* **Goal of the exercise**
Please copy out every line in the entries that includes the word "donut".

* **Supplied entries**
════════

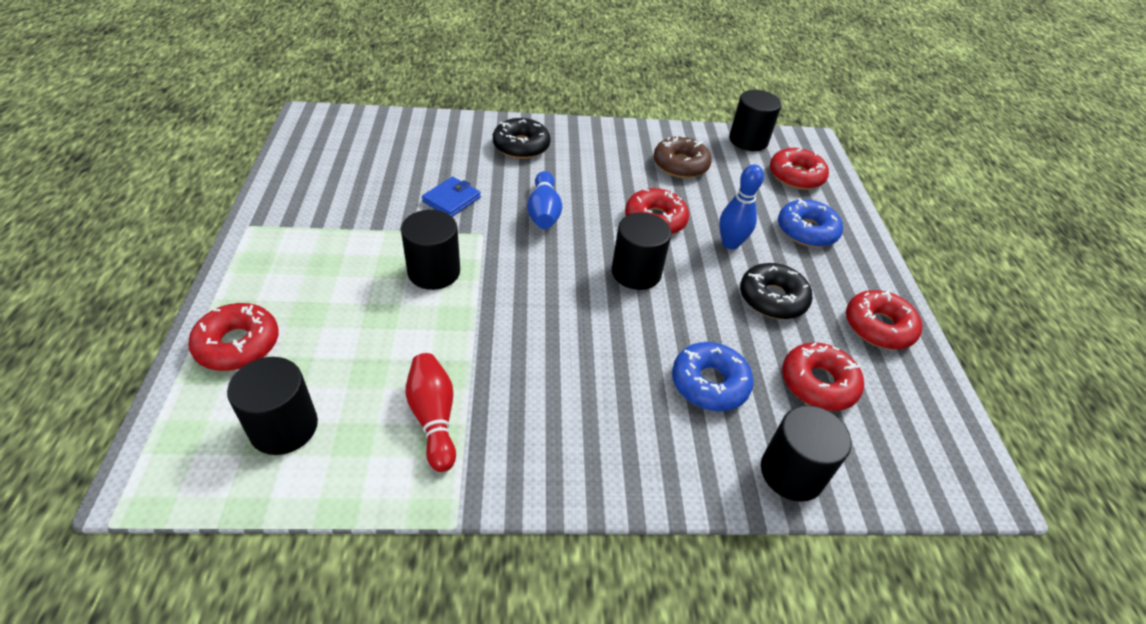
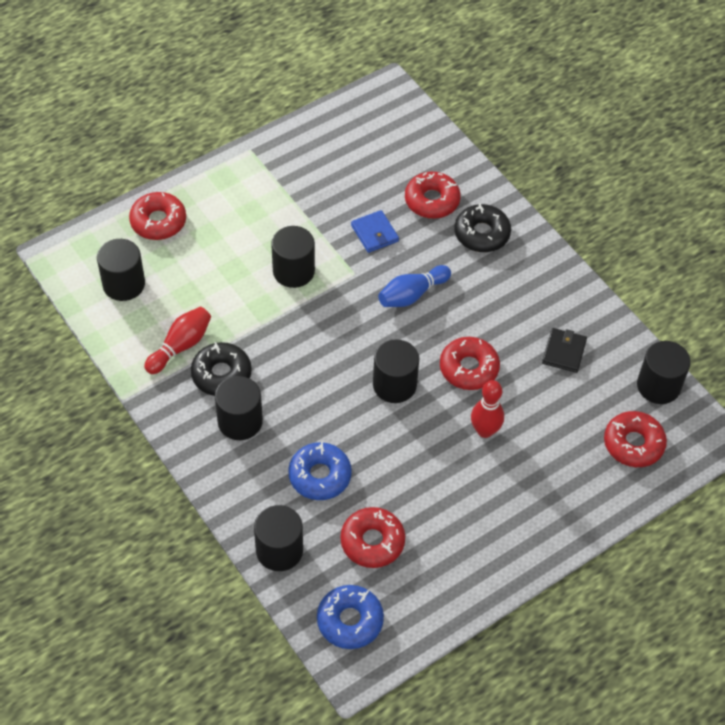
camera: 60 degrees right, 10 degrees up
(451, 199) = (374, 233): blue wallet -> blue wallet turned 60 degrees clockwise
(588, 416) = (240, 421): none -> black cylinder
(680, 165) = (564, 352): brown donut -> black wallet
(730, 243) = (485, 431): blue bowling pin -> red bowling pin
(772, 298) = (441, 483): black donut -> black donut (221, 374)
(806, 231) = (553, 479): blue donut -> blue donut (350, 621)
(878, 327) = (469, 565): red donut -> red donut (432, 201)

════════

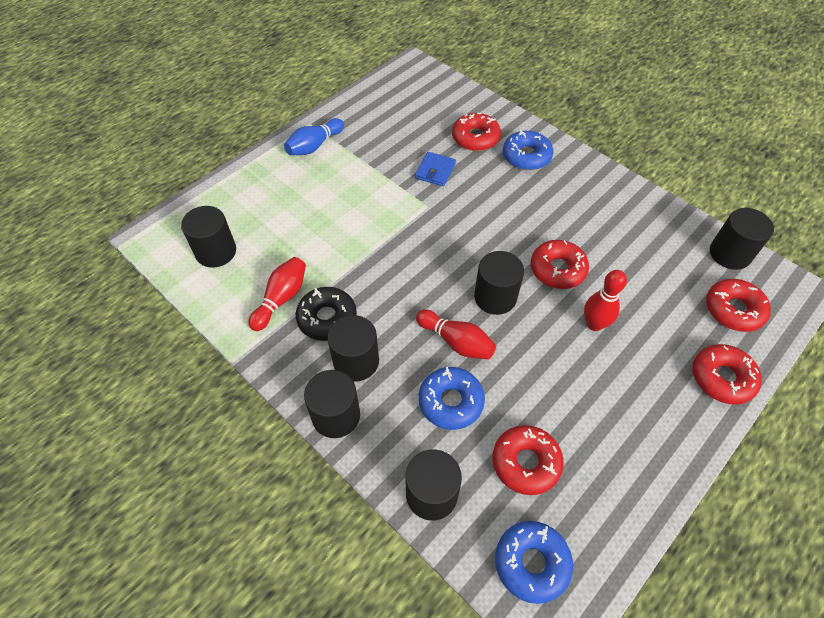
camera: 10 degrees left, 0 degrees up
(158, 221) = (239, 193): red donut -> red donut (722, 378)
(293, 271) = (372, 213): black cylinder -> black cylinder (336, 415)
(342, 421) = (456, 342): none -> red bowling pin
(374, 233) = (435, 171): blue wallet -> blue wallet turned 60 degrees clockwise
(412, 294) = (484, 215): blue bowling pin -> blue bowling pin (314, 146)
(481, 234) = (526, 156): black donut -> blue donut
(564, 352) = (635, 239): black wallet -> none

════════

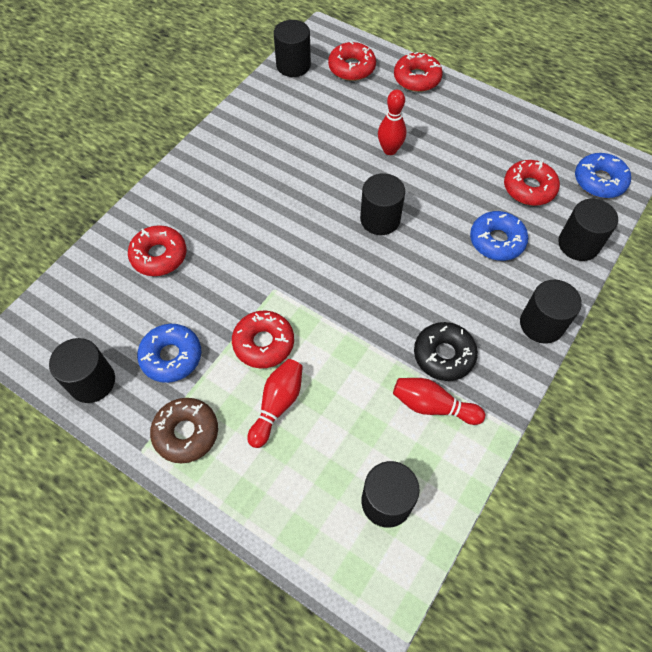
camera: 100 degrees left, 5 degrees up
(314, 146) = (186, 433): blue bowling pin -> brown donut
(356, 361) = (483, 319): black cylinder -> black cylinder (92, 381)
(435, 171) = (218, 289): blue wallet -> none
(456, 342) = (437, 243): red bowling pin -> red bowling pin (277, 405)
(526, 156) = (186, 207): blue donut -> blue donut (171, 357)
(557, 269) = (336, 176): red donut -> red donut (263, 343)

════════

* **Exercise output**
(680, 165) = (564, 352): brown donut -> black wallet
(772, 298) = (441, 483): black donut -> black donut (221, 374)
(806, 231) = (553, 479): blue donut -> blue donut (350, 621)
(878, 327) = (469, 565): red donut -> red donut (432, 201)
(158, 221) = (239, 193): red donut -> red donut (722, 378)
(481, 234) = (526, 156): black donut -> blue donut
(314, 146) = (186, 433): blue bowling pin -> brown donut
(526, 156) = (186, 207): blue donut -> blue donut (171, 357)
(557, 269) = (336, 176): red donut -> red donut (263, 343)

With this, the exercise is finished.